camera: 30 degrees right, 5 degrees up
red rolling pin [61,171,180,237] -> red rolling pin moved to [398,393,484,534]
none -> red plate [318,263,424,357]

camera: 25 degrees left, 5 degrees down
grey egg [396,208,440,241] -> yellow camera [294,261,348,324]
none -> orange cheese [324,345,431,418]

...

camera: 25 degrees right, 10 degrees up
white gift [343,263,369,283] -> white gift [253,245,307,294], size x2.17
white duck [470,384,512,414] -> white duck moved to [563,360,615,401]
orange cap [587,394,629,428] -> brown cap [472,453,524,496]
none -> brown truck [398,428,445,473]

* * *

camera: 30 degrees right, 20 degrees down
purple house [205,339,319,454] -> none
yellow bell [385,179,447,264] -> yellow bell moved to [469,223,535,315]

Exercise aim:
Scan the listing above for the line that has "camera: 25 degrees left, 5 degrees down", then copy exactly from that line through the line that has "none -> orange cheese [324,345,431,418]".

Response to the task:
camera: 25 degrees left, 5 degrees down
grey egg [396,208,440,241] -> yellow camera [294,261,348,324]
none -> orange cheese [324,345,431,418]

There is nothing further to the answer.